• Try it
Pull out each line from the entries below that contains the word "notice". Case counts, so a line with the word in different capitalization doesn't match.
==== Material shown
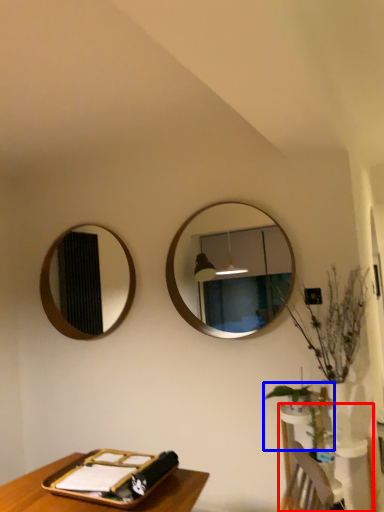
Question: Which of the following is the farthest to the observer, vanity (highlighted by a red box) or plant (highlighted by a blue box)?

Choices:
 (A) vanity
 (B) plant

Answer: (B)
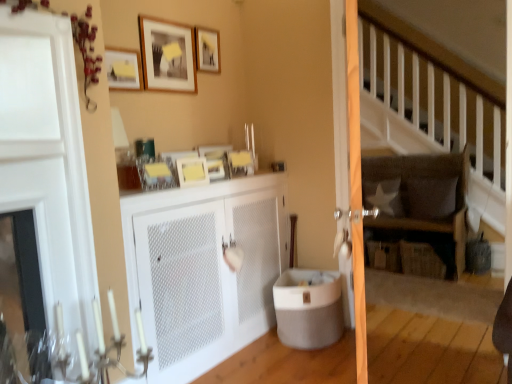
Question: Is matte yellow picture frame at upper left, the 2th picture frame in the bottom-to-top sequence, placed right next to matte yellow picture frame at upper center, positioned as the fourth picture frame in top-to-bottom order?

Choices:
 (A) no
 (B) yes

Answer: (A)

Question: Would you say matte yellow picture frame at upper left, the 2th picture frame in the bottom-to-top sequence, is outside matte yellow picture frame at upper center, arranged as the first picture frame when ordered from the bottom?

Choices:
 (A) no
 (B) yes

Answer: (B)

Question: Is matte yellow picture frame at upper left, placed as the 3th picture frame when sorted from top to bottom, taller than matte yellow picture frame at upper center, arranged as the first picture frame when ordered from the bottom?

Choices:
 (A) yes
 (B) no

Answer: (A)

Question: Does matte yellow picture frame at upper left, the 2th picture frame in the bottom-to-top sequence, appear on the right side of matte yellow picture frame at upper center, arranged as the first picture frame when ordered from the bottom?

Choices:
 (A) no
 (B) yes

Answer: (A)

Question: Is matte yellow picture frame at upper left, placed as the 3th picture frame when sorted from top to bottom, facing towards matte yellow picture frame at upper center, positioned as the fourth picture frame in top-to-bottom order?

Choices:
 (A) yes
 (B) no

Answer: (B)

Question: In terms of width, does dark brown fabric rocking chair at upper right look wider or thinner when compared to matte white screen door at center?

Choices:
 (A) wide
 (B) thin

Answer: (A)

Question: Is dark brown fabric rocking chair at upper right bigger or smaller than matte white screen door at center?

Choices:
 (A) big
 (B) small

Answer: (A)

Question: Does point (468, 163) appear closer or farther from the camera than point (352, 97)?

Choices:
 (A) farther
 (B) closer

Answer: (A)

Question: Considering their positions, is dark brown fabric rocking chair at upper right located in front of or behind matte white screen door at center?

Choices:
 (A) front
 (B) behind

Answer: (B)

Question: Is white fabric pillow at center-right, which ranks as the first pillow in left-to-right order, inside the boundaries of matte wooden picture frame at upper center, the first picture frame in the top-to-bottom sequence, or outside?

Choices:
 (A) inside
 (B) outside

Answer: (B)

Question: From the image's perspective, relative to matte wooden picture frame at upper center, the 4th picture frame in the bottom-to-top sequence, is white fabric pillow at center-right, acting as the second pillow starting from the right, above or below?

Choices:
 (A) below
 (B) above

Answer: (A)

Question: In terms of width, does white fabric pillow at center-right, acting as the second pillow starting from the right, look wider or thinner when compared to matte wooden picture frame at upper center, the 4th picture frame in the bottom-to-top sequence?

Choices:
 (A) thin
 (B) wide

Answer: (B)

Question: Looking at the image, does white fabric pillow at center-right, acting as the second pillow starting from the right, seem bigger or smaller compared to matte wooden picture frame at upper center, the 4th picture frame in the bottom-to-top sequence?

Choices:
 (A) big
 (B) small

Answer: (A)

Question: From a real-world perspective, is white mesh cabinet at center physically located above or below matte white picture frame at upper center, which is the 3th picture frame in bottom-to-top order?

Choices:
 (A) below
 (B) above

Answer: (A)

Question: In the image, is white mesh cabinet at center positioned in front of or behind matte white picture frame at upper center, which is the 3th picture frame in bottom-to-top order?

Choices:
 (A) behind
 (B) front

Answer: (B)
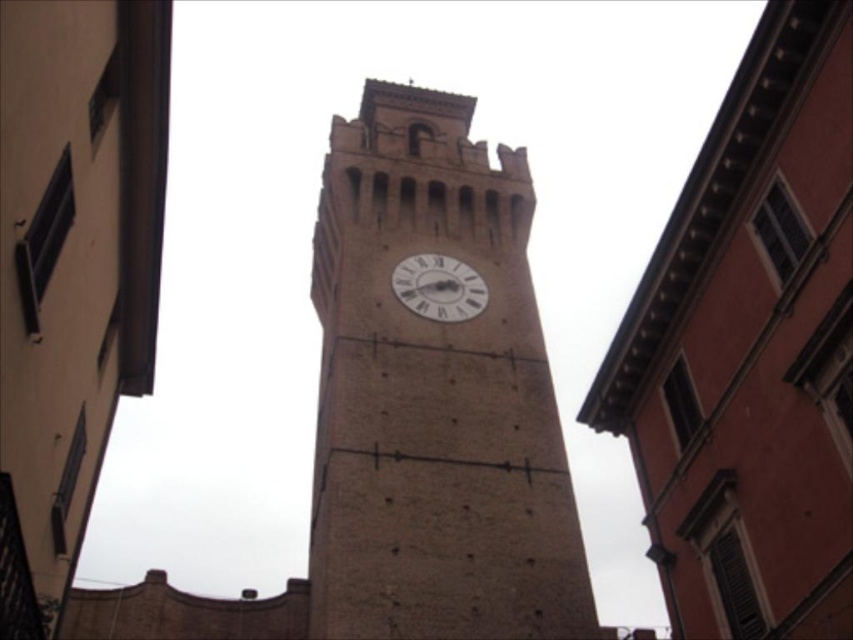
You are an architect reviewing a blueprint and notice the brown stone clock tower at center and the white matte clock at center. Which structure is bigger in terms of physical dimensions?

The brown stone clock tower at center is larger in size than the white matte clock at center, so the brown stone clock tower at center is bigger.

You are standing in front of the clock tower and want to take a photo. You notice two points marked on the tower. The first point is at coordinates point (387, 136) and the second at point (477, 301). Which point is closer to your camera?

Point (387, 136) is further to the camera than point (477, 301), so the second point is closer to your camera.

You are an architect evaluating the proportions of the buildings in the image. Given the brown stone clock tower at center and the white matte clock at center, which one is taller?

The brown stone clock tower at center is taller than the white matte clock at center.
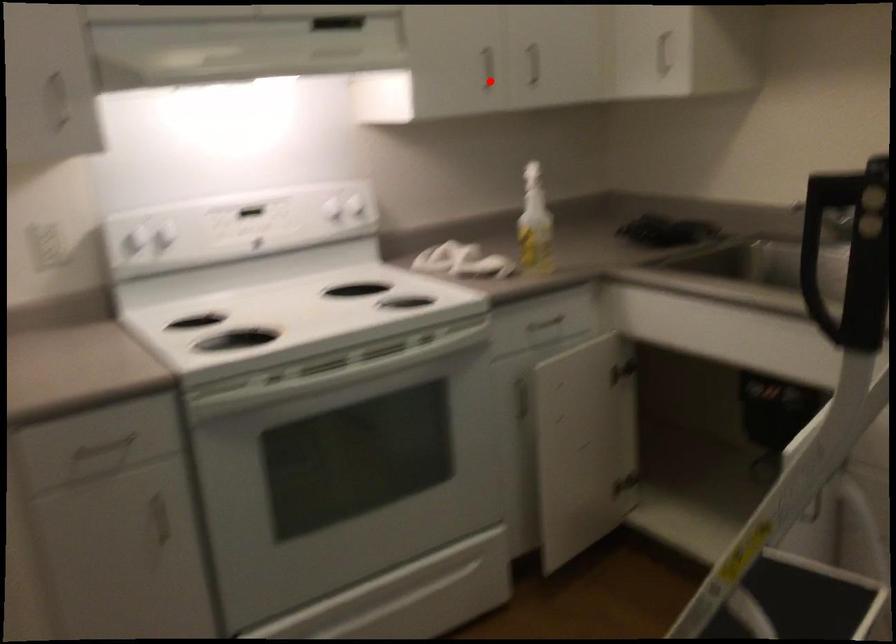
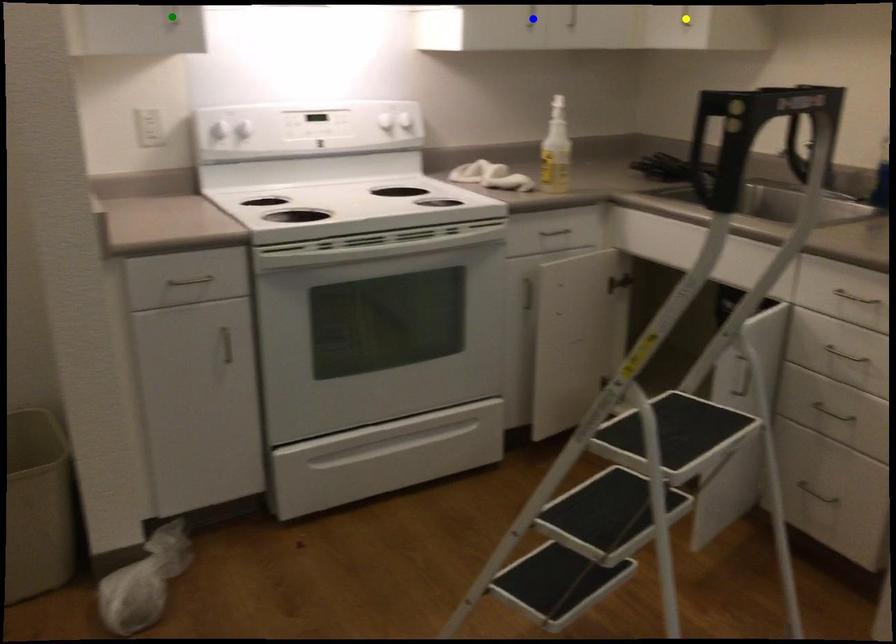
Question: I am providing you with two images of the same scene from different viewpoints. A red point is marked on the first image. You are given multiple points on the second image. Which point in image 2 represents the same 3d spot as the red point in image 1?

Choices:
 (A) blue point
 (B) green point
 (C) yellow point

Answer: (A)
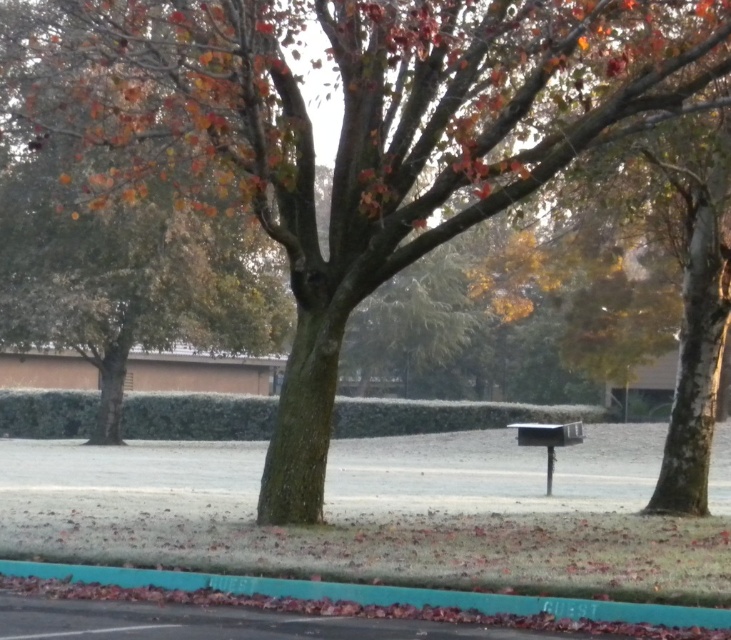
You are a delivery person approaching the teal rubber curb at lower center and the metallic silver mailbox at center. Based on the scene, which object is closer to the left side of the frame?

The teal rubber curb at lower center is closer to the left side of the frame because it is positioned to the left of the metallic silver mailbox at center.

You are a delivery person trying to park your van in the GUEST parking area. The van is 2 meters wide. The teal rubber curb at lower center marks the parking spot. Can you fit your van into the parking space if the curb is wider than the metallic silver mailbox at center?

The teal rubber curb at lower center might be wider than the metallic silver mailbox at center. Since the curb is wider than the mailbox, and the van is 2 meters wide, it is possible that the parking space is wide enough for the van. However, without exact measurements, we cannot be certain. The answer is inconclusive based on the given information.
========
==== Material shown
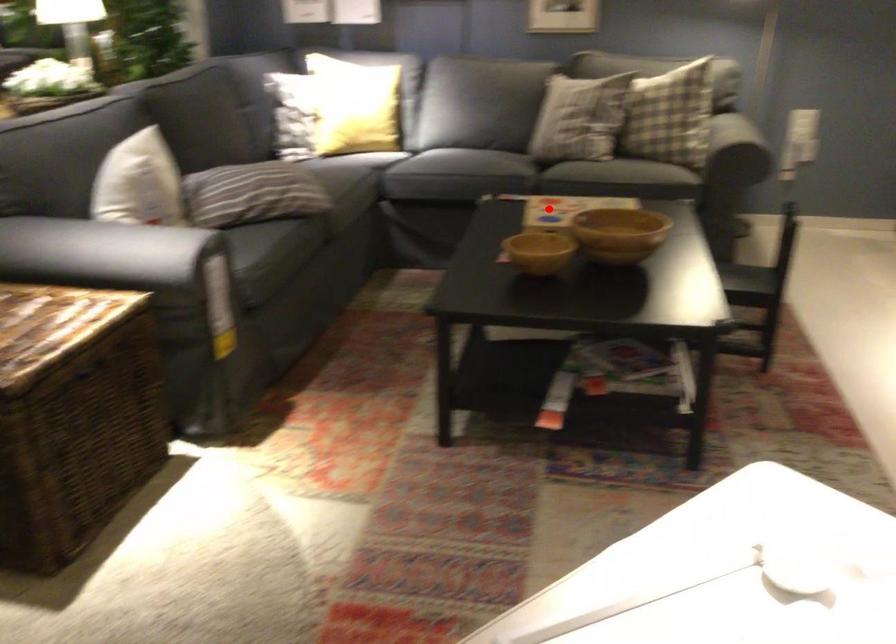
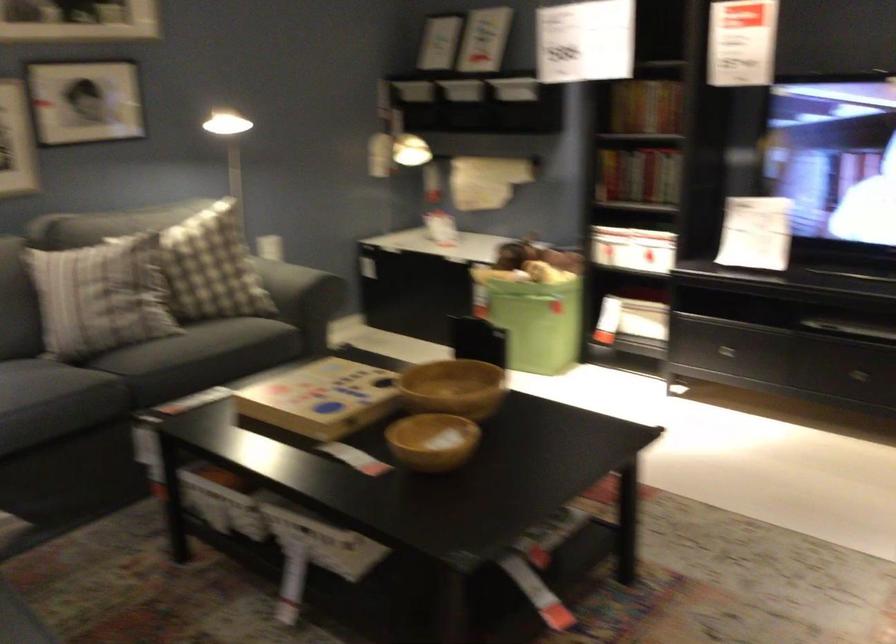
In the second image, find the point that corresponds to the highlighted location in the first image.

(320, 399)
========
==== Material shown
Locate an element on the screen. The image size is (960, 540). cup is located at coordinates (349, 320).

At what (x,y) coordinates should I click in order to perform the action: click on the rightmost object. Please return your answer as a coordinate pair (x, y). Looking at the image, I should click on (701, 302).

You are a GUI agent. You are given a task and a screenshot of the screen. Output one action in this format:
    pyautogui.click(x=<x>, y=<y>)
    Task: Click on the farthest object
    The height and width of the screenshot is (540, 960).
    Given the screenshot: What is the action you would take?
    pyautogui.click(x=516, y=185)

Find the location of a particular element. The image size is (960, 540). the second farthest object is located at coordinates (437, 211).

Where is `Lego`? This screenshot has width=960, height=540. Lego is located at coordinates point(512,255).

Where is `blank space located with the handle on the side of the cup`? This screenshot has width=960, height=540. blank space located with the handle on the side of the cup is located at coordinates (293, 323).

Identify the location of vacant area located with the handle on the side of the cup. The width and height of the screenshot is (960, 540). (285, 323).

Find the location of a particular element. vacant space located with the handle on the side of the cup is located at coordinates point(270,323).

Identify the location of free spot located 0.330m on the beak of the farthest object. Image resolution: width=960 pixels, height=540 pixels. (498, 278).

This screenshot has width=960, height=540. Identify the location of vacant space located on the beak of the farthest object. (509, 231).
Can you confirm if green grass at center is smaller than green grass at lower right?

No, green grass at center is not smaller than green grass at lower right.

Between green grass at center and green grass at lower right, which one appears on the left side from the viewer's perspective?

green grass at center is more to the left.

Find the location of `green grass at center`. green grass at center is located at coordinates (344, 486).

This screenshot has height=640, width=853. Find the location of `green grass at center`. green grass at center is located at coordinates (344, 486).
========
• Response to this task
You are an architect reviewing a blueprint and notice the brown stone clock tower at center and the white matte clock at center. Which structure is bigger in terms of physical dimensions?
You are standing in front of the clock tower and want to take a photo. You notice two points marked on the tower. The first point is at coordinates point (387, 136) and the second at point (477, 301). Which point is closer to your camera?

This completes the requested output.